● **What the task requires**:
Starting with the line containing "IC4: XOR (in" and going on through the line containing "C1: 1uF (plus P3/1, minus 3V3) -> none", return the lines of the data below exactly, and only those.

● **Content revision data**:
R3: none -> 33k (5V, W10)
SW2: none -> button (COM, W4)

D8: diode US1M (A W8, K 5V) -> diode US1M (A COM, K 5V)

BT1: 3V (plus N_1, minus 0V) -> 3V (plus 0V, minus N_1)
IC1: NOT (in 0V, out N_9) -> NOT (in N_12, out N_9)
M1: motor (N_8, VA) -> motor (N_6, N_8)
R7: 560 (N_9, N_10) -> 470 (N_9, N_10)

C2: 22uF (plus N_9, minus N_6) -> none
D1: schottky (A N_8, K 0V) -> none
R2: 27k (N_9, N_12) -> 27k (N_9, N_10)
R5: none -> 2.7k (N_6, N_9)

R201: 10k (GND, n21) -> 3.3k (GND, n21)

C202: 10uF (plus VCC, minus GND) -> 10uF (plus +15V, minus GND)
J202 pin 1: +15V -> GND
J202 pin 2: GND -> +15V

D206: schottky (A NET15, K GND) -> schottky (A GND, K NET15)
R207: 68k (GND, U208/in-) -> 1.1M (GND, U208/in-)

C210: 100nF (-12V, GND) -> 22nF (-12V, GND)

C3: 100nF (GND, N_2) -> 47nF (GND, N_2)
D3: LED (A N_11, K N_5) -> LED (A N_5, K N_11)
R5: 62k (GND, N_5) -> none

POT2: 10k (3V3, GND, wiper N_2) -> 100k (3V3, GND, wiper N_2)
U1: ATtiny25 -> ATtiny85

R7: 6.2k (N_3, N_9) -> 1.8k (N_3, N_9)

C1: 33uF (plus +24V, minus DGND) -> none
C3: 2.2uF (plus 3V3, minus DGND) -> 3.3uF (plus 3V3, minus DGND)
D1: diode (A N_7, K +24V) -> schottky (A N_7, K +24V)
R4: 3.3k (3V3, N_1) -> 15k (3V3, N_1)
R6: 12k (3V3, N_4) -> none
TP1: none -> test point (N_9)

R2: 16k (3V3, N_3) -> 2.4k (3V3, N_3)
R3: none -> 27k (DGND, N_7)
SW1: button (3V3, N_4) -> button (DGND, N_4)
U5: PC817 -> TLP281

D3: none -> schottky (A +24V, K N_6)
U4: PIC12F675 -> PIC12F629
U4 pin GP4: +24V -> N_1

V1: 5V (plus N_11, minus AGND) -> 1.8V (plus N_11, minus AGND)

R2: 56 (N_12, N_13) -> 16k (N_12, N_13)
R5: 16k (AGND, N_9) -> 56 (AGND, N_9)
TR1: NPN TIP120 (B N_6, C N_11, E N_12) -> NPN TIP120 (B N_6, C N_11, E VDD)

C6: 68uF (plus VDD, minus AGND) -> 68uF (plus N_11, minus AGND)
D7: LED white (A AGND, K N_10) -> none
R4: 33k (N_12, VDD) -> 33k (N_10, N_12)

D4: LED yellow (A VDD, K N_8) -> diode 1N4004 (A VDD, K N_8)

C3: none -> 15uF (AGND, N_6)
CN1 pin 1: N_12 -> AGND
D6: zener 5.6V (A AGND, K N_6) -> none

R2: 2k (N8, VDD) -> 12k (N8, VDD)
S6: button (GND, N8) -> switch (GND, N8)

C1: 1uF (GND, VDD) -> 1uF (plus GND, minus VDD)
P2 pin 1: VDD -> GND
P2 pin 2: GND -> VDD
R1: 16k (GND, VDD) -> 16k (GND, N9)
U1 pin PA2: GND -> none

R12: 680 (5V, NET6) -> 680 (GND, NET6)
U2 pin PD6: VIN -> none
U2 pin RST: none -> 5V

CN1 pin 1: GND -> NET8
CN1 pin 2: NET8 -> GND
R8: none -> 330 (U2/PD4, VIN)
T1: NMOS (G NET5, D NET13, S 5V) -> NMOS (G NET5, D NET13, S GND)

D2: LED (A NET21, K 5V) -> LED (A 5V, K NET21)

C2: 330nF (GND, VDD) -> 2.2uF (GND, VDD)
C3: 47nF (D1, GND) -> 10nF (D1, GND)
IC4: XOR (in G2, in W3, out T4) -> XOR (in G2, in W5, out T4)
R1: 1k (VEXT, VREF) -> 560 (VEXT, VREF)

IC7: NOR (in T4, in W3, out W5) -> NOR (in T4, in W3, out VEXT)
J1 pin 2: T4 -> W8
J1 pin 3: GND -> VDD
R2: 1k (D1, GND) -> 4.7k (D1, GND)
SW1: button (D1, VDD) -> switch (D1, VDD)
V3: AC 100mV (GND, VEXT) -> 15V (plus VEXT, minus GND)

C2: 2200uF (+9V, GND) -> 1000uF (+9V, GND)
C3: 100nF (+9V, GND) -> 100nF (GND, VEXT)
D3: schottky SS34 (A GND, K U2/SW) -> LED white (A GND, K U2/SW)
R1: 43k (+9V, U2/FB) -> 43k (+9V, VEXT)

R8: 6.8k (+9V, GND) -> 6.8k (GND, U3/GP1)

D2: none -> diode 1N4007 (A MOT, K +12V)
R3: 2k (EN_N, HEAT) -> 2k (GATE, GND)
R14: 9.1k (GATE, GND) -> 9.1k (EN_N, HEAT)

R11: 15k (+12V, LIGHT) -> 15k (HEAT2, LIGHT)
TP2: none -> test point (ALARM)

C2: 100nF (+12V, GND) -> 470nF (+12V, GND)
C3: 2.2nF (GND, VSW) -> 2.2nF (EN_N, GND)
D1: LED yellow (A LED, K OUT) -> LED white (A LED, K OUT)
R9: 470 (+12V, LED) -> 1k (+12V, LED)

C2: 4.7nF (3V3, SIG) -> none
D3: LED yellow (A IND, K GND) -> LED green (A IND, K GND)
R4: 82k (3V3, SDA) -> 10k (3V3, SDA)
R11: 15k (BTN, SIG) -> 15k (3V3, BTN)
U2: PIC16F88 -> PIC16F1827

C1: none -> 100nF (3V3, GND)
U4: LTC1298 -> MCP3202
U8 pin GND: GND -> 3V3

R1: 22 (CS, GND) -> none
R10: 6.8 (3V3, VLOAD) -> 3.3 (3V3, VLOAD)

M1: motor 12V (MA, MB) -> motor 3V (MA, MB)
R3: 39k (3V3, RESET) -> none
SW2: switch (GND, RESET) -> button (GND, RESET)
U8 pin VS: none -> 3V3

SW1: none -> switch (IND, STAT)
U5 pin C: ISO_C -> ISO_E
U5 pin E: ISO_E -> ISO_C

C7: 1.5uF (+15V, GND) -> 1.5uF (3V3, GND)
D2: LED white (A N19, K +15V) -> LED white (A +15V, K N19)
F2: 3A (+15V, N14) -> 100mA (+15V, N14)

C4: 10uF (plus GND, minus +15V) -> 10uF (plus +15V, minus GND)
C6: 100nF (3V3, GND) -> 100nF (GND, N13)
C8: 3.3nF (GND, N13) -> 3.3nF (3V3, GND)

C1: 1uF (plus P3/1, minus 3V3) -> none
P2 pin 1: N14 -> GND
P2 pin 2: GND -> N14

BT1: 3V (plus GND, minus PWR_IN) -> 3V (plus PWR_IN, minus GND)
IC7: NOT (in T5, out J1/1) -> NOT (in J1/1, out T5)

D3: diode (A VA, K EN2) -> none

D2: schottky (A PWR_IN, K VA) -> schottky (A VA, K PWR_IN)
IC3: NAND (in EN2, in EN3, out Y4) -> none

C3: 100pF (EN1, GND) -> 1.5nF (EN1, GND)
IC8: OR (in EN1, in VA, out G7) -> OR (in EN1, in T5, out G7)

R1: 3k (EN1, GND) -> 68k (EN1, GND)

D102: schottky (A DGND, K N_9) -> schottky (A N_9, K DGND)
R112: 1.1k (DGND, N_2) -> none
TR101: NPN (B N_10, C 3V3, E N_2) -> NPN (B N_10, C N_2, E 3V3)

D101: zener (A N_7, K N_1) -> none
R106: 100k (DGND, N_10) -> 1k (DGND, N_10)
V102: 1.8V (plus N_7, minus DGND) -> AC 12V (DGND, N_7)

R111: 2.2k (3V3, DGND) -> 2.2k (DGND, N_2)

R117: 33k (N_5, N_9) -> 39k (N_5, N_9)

● **Solution to this exercise**:
IC4: XOR (in G2, in W3, out T4) -> XOR (in G2, in W5, out T4)
R1: 1k (VEXT, VREF) -> 560 (VEXT, VREF)

IC7: NOR (in T4, in W3, out W5) -> NOR (in T4, in W3, out VEXT)
J1 pin 2: T4 -> W8
J1 pin 3: GND -> VDD
R2: 1k (D1, GND) -> 4.7k (D1, GND)
SW1: button (D1, VDD) -> switch (D1, VDD)
V3: AC 100mV (GND, VEXT) -> 15V (plus VEXT, minus GND)

C2: 2200uF (+9V, GND) -> 1000uF (+9V, GND)
C3: 100nF (+9V, GND) -> 100nF (GND, VEXT)
D3: schottky SS34 (A GND, K U2/SW) -> LED white (A GND, K U2/SW)
R1: 43k (+9V, U2/FB) -> 43k (+9V, VEXT)

R8: 6.8k (+9V, GND) -> 6.8k (GND, U3/GP1)

D2: none -> diode 1N4007 (A MOT, K +12V)
R3: 2k (EN_N, HEAT) -> 2k (GATE, GND)
R14: 9.1k (GATE, GND) -> 9.1k (EN_N, HEAT)

R11: 15k (+12V, LIGHT) -> 15k (HEAT2, LIGHT)
TP2: none -> test point (ALARM)

C2: 100nF (+12V, GND) -> 470nF (+12V, GND)
C3: 2.2nF (GND, VSW) -> 2.2nF (EN_N, GND)
D1: LED yellow (A LED, K OUT) -> LED white (A LED, K OUT)
R9: 470 (+12V, LED) -> 1k (+12V, LED)

C2: 4.7nF (3V3, SIG) -> none
D3: LED yellow (A IND, K GND) -> LED green (A IND, K GND)
R4: 82k (3V3, SDA) -> 10k (3V3, SDA)
R11: 15k (BTN, SIG) -> 15k (3V3, BTN)
U2: PIC16F88 -> PIC16F1827

C1: none -> 100nF (3V3, GND)
U4: LTC1298 -> MCP3202
U8 pin GND: GND -> 3V3

R1: 22 (CS, GND) -> none
R10: 6.8 (3V3, VLOAD) -> 3.3 (3V3, VLOAD)

M1: motor 12V (MA, MB) -> motor 3V (MA, MB)
R3: 39k (3V3, RESET) -> none
SW2: switch (GND, RESET) -> button (GND, RESET)
U8 pin VS: none -> 3V3

SW1: none -> switch (IND, STAT)
U5 pin C: ISO_C -> ISO_E
U5 pin E: ISO_E -> ISO_C

C7: 1.5uF (+15V, GND) -> 1.5uF (3V3, GND)
D2: LED white (A N19, K +15V) -> LED white (A +15V, K N19)
F2: 3A (+15V, N14) -> 100mA (+15V, N14)

C4: 10uF (plus GND, minus +15V) -> 10uF (plus +15V, minus GND)
C6: 100nF (3V3, GND) -> 100nF (GND, N13)
C8: 3.3nF (GND, N13) -> 3.3nF (3V3, GND)

C1: 1uF (plus P3/1, minus 3V3) -> none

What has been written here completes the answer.